#### The data
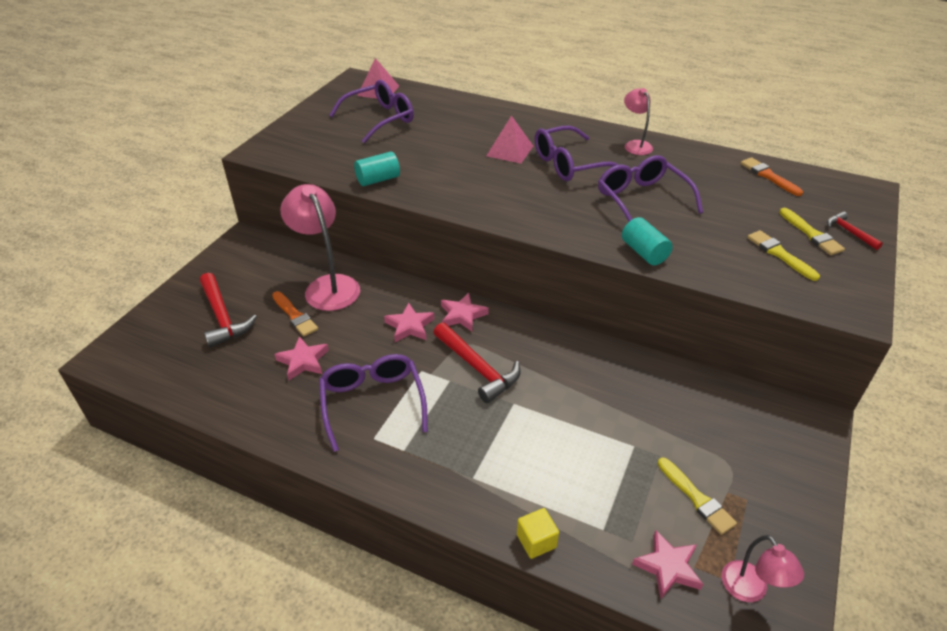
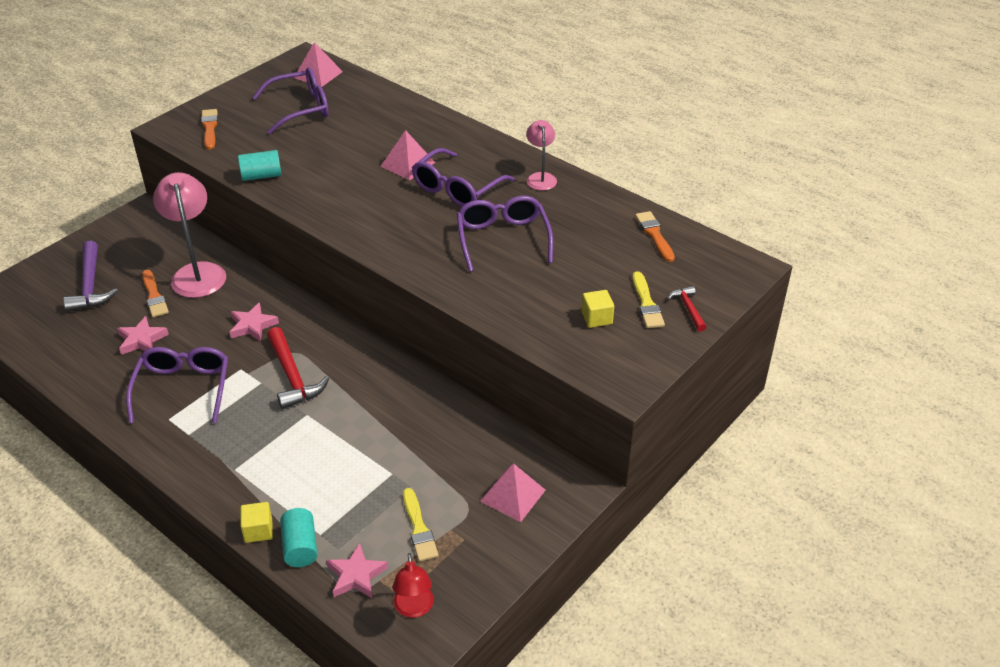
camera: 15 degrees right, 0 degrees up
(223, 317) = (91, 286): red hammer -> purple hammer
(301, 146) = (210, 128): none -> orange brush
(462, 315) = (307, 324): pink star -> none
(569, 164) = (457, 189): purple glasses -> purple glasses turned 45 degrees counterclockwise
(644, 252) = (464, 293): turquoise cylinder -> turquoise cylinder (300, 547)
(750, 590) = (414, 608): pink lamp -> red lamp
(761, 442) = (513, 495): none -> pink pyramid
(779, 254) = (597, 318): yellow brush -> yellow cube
########
With no other words, state how many lines above hold the word "degrees".

■ Solution for this exercise:
2